WHAT YOU SHOULD DO: What follows is a listing to transcribe exactly, leaving the pictures out.

RECORDED DATA:
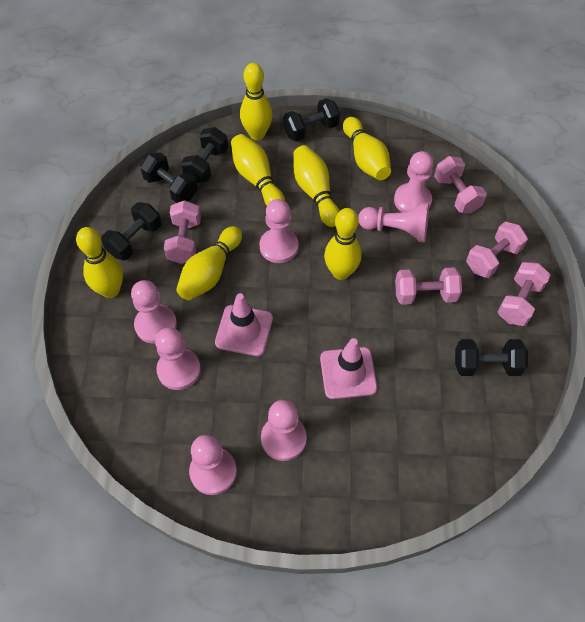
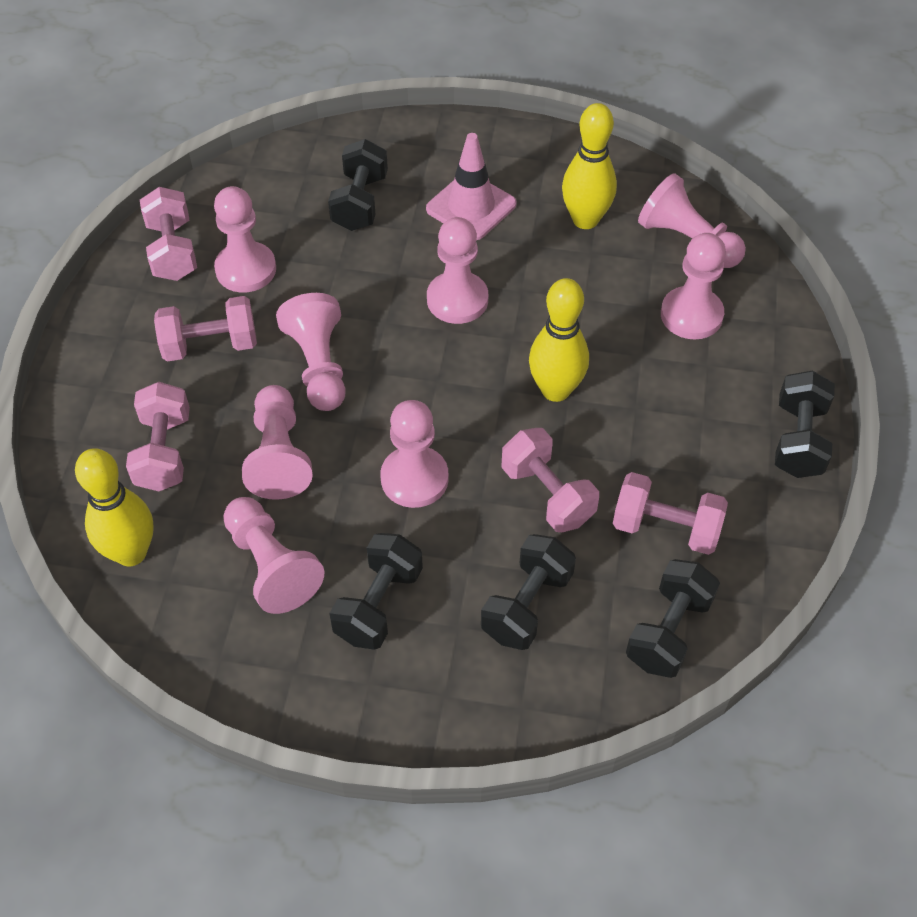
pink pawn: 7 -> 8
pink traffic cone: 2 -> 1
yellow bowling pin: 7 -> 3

ANSWER BOX:
pink pawn: 7 -> 8
pink traffic cone: 2 -> 1
yellow bowling pin: 7 -> 3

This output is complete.